___ EXERCISE MATERIALS
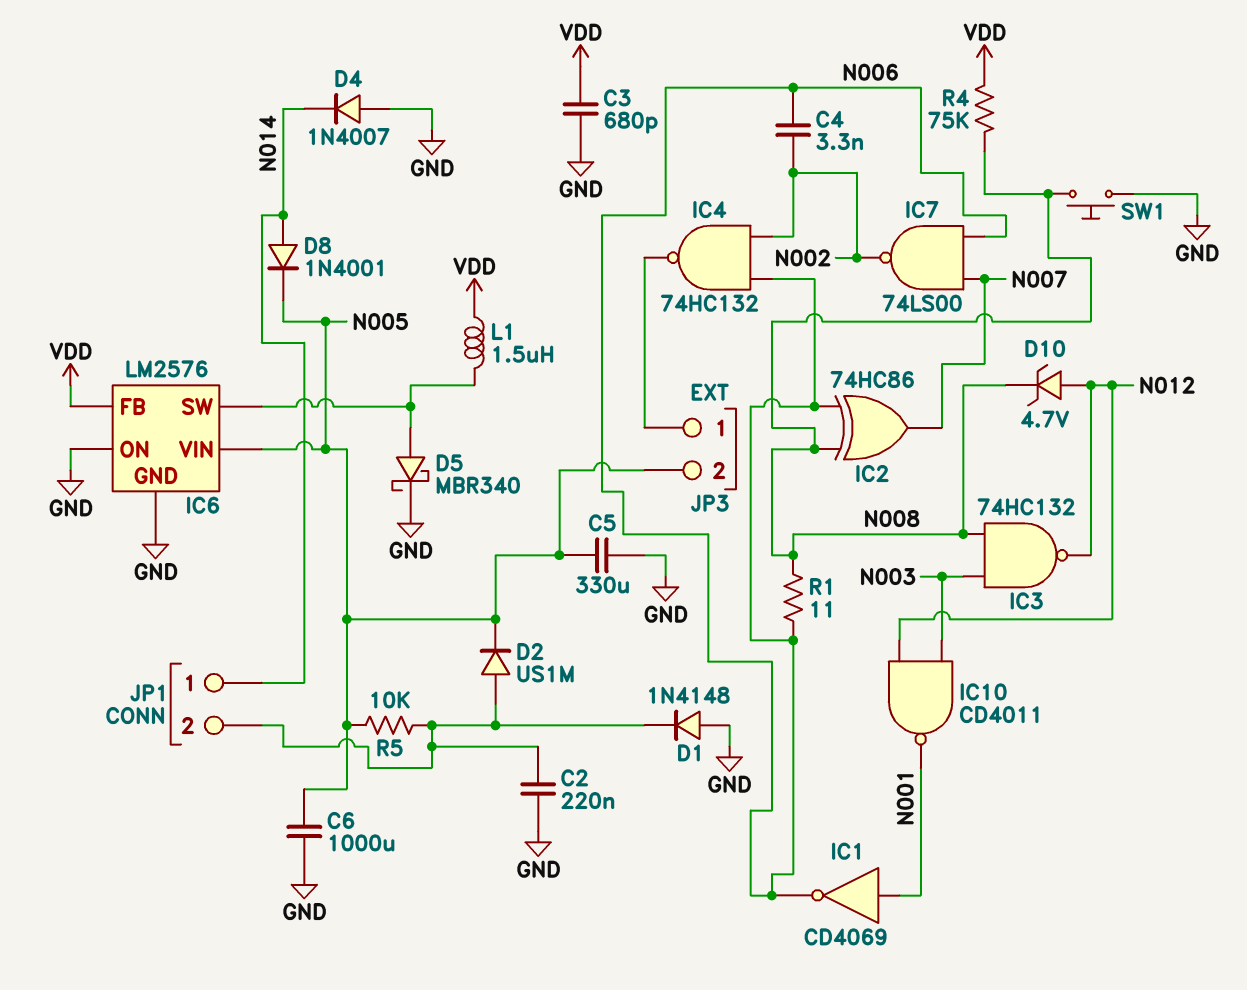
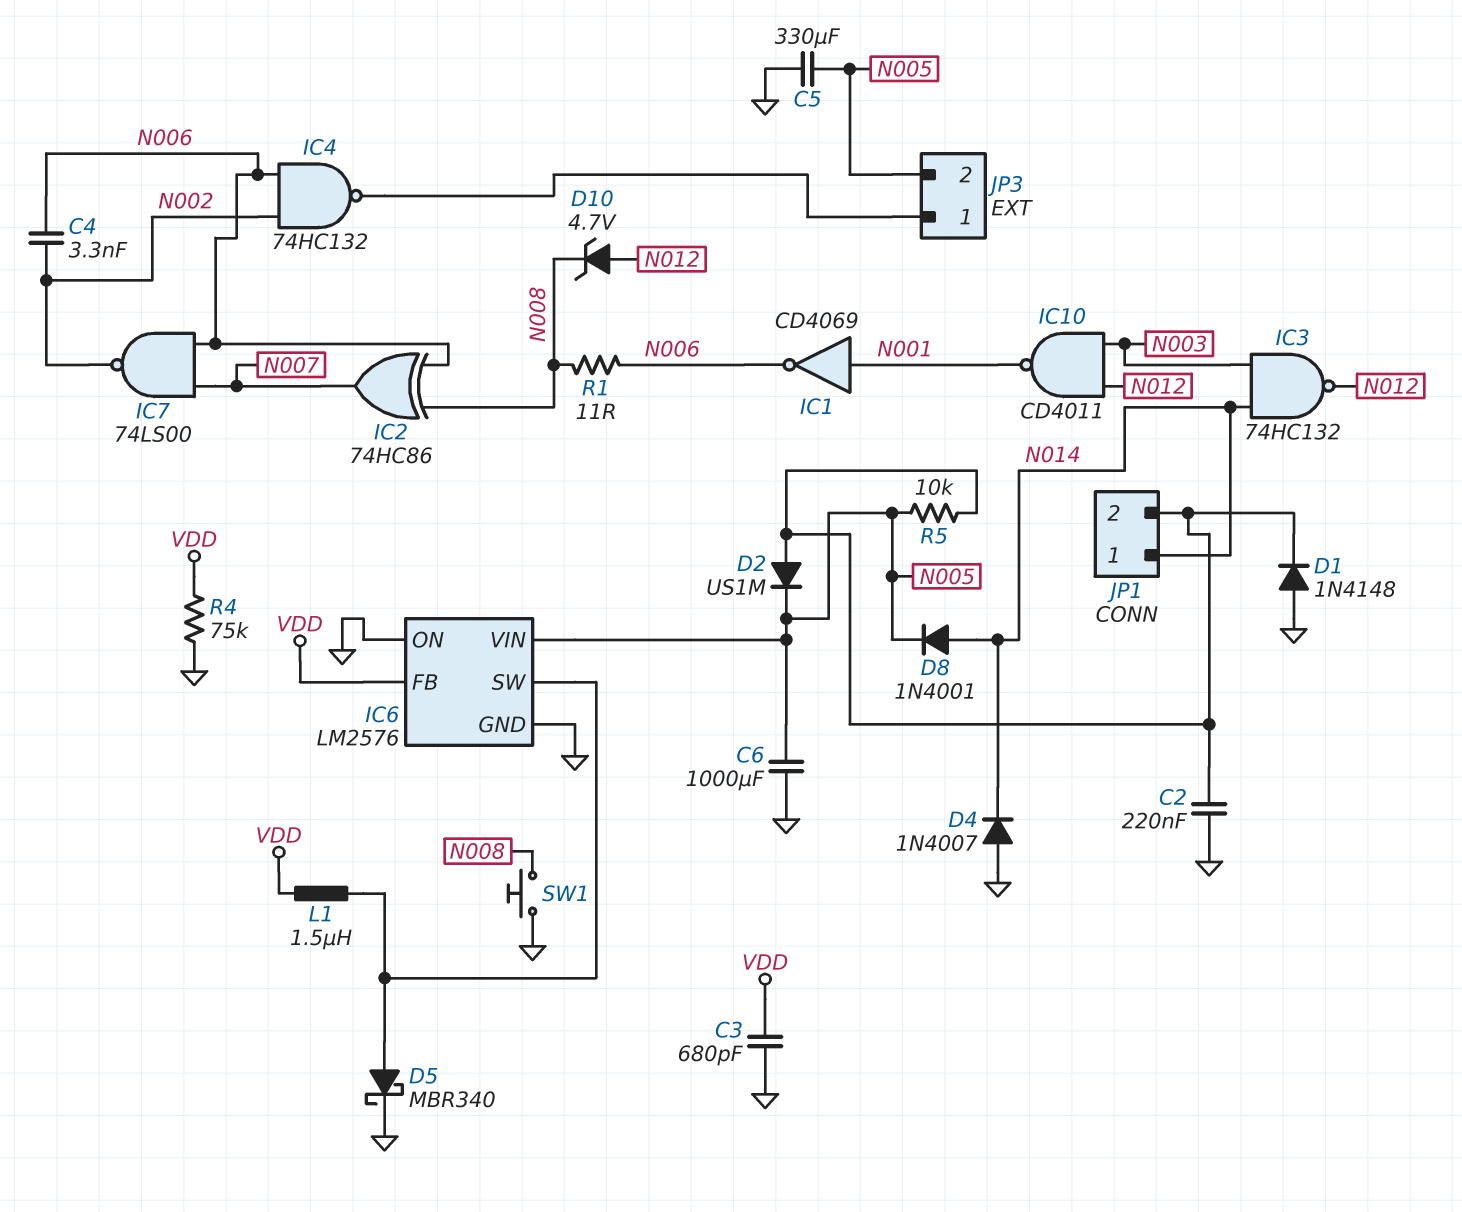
IC3: NAND 74HC132 (in N003, in N008, out N012) -> NAND 74HC132 (in N003, in N014, out N012)
R4: 75k (N008, VDD) -> 75k (GND, VDD)

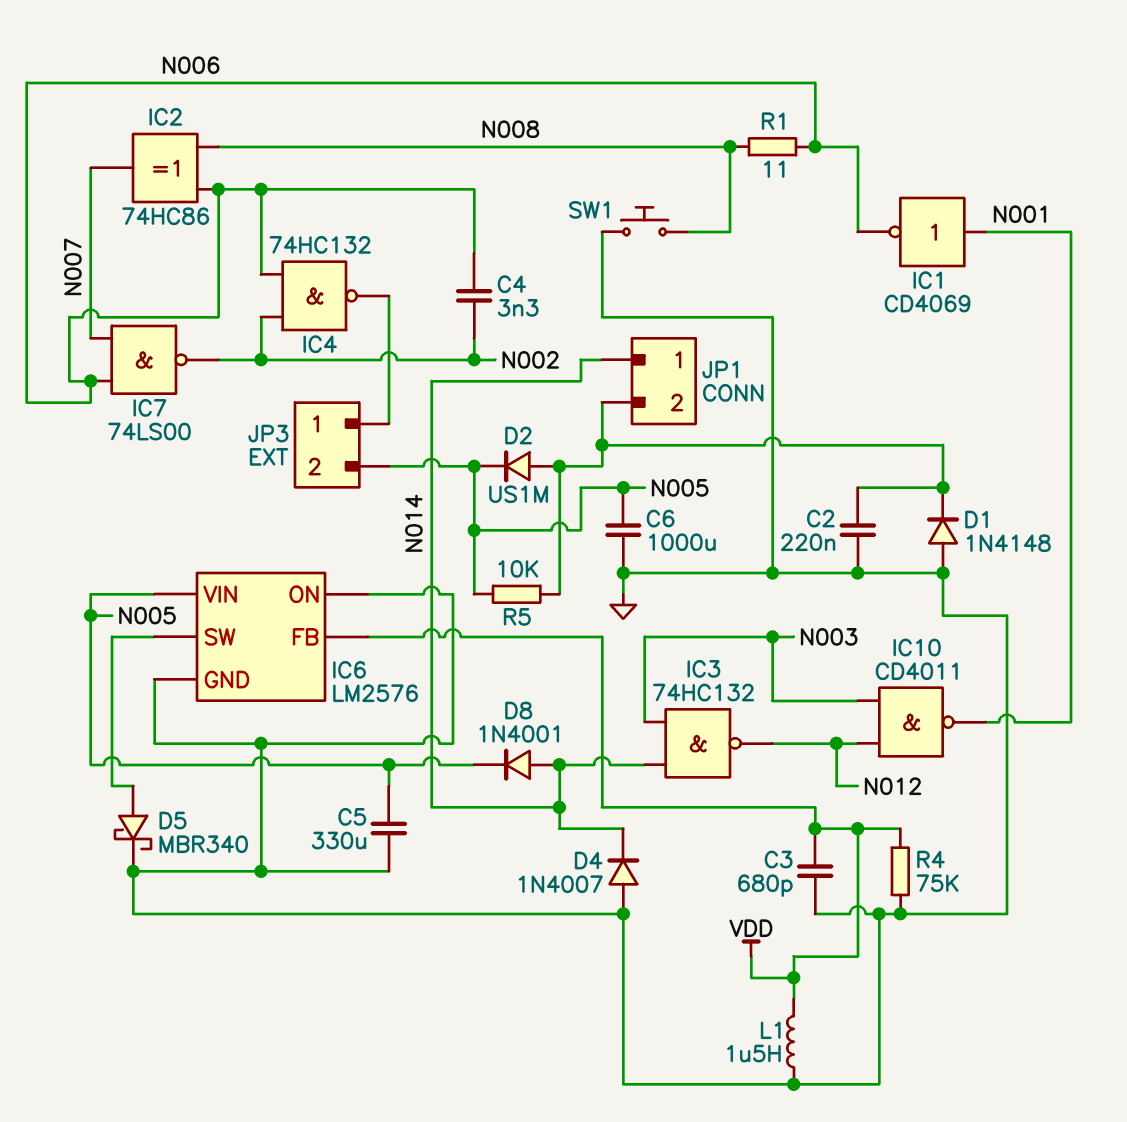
D10: zener 4.7V (A N012, K N008) -> none
L1: 1.5uH (IC6/SW, VDD) -> 1.5uH (GND, VDD)

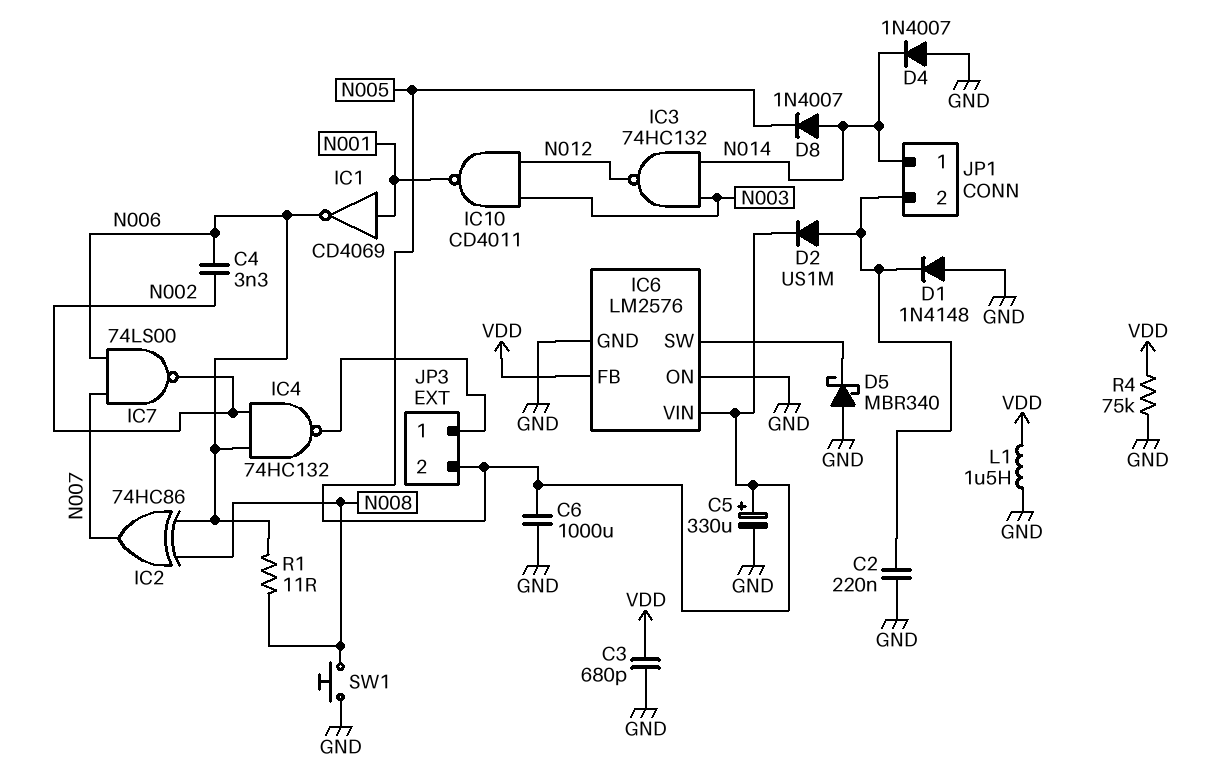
C5: 330uF (GND, N005) -> 330uF (plus N005, minus GND)
D5: schottky MBR340 (A IC6/SW, K GND) -> schottky MBR340 (A GND, K IC6/SW)
D8: diode 1N4001 (A N014, K N005) -> diode 1N4007 (A N014, K N005)
R5: 10k (JP1/2, N005) -> none

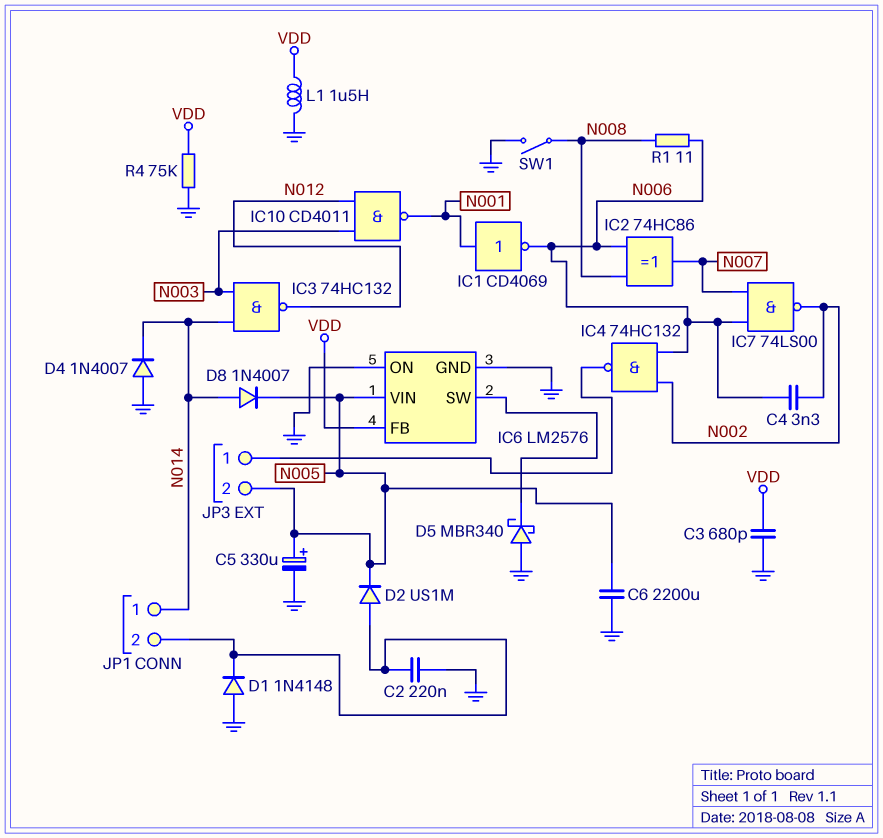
C6: 1000uF (GND, N005) -> 2200uF (GND, N005)
SW1: button (GND, N008) -> switch (GND, N008)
______
= GOAL OF THE EXERCISE =
Although the records contain pictures, restate them word for word with those pictures left out.

= EXERCISE ANSWER =
IC3: NAND 74HC132 (in N003, in N008, out N012) -> NAND 74HC132 (in N003, in N014, out N012)
R4: 75k (N008, VDD) -> 75k (GND, VDD)

D10: zener 4.7V (A N012, K N008) -> none
L1: 1.5uH (IC6/SW, VDD) -> 1.5uH (GND, VDD)

C5: 330uF (GND, N005) -> 330uF (plus N005, minus GND)
D5: schottky MBR340 (A IC6/SW, K GND) -> schottky MBR340 (A GND, K IC6/SW)
D8: diode 1N4001 (A N014, K N005) -> diode 1N4007 (A N014, K N005)
R5: 10k (JP1/2, N005) -> none

C6: 1000uF (GND, N005) -> 2200uF (GND, N005)
SW1: button (GND, N008) -> switch (GND, N008)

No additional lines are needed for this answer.